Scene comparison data
Content starts

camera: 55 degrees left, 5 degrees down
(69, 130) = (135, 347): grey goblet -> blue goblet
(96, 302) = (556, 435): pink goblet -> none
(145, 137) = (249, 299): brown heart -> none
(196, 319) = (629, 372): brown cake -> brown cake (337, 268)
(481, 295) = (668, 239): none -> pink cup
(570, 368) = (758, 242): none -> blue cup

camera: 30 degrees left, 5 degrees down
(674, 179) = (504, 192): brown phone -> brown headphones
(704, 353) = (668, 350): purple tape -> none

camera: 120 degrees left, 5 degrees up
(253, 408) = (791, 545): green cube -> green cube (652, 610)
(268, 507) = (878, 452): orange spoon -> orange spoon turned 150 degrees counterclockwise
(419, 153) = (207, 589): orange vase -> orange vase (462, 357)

Content ends

■ **What the task requires**
Transcribe the records above with every character unchanged.

■ **Response to this task**
camera: 55 degrees left, 5 degrees down
(69, 130) = (135, 347): grey goblet -> blue goblet
(96, 302) = (556, 435): pink goblet -> none
(145, 137) = (249, 299): brown heart -> none
(196, 319) = (629, 372): brown cake -> brown cake (337, 268)
(481, 295) = (668, 239): none -> pink cup
(570, 368) = (758, 242): none -> blue cup

camera: 30 degrees left, 5 degrees down
(674, 179) = (504, 192): brown phone -> brown headphones
(704, 353) = (668, 350): purple tape -> none

camera: 120 degrees left, 5 degrees up
(253, 408) = (791, 545): green cube -> green cube (652, 610)
(268, 507) = (878, 452): orange spoon -> orange spoon turned 150 degrees counterclockwise
(419, 153) = (207, 589): orange vase -> orange vase (462, 357)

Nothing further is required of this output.